### Records supplied
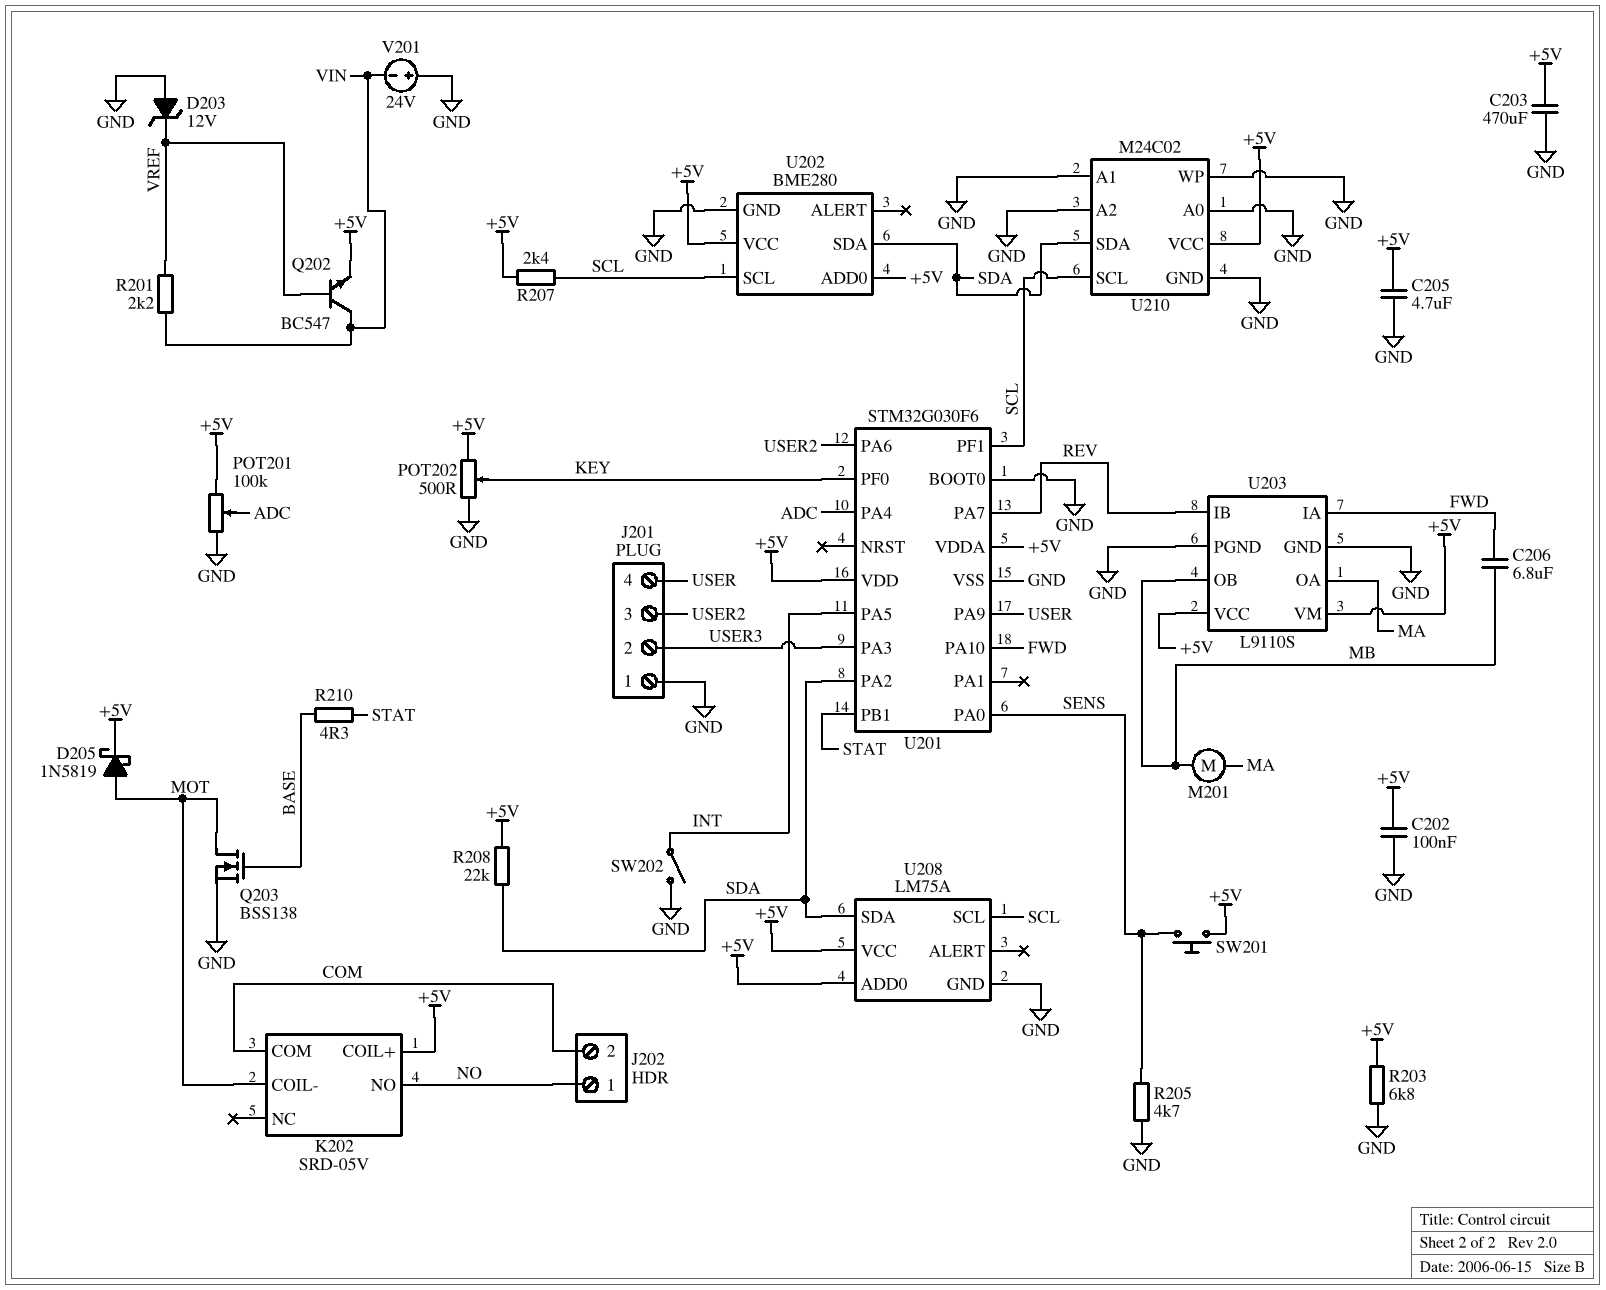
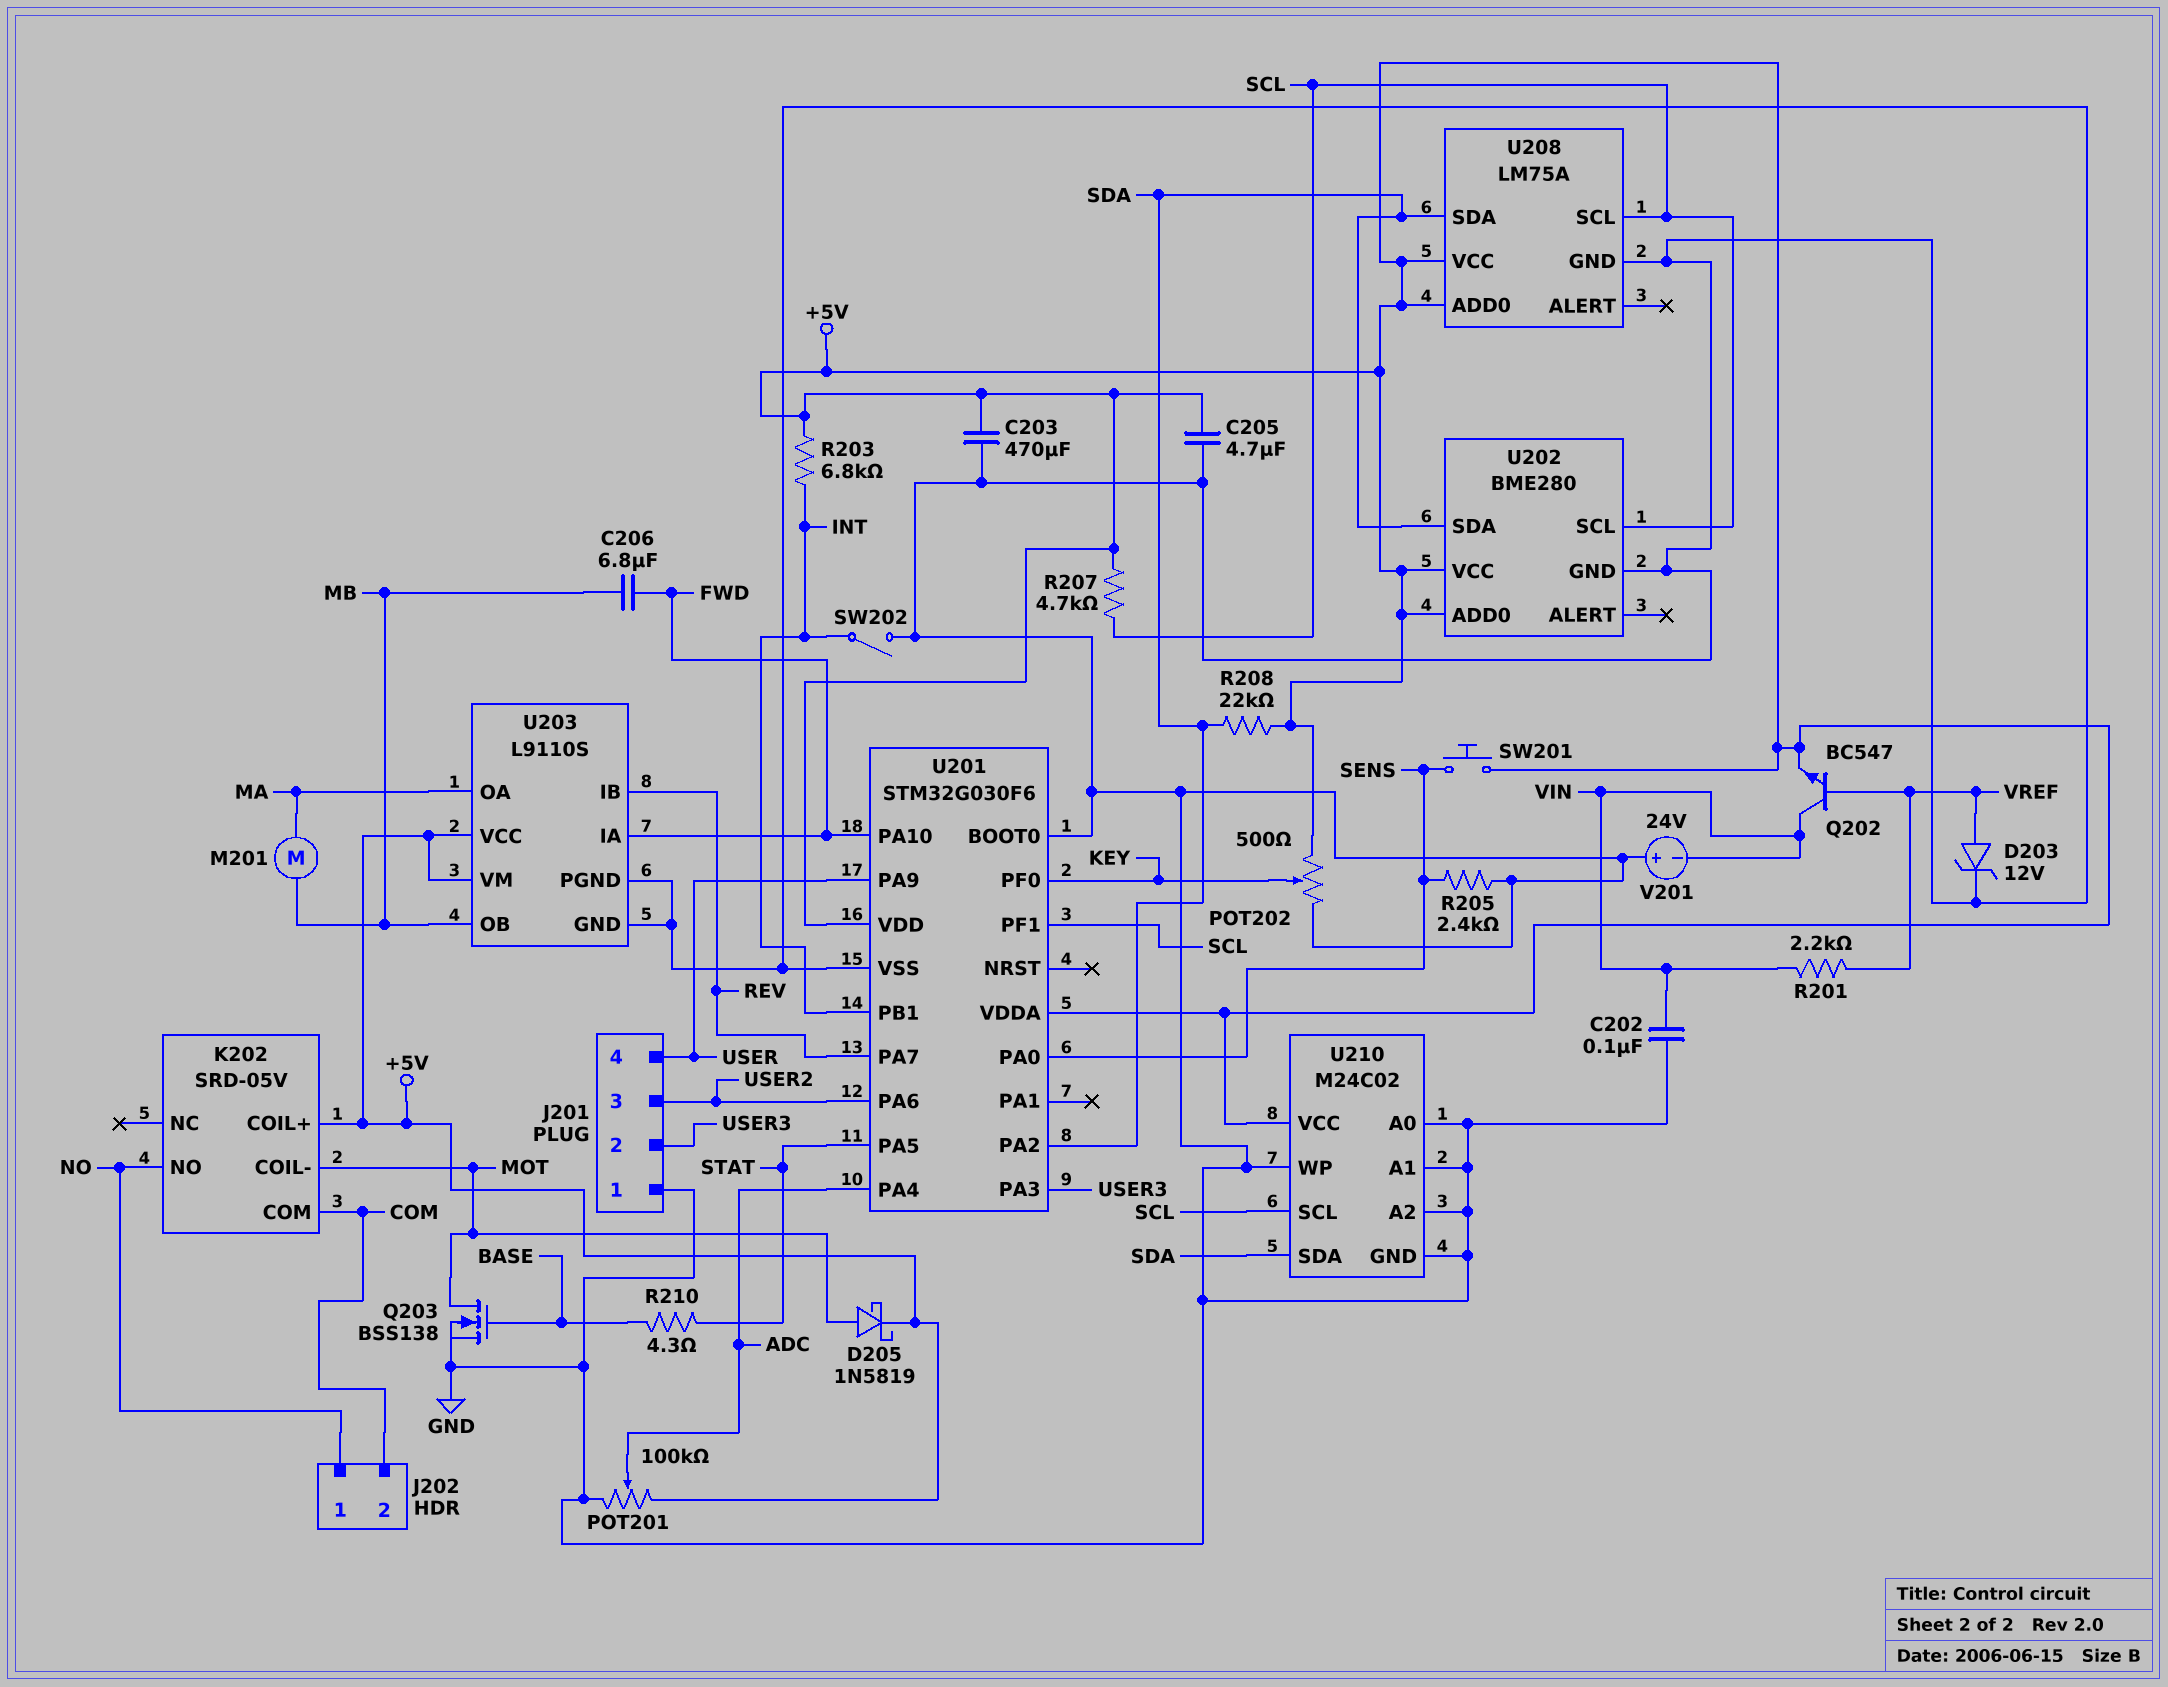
C202: 100nF (+5V, GND) -> 100nF (GND, VIN)
D203: zener 12V (A GND, K VREF) -> zener 12V (A VREF, K GND)
R203: 6.8k (+5V, GND) -> 6.8k (+5V, INT)
R205: 4.7k (GND, SENS) -> 2.4k (GND, SENS)
R207: 2.4k (+5V, SCL) -> 4.7k (+5V, SCL)
U201 pin PA5: INT -> STAT
U201 pin PB1: STAT -> INT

### About this exercise
Reproduce the whole listing verbatim and keep all pictures out of it.

### Answer box
C202: 100nF (+5V, GND) -> 100nF (GND, VIN)
D203: zener 12V (A GND, K VREF) -> zener 12V (A VREF, K GND)
R203: 6.8k (+5V, GND) -> 6.8k (+5V, INT)
R205: 4.7k (GND, SENS) -> 2.4k (GND, SENS)
R207: 2.4k (+5V, SCL) -> 4.7k (+5V, SCL)
U201 pin PA5: INT -> STAT
U201 pin PB1: STAT -> INT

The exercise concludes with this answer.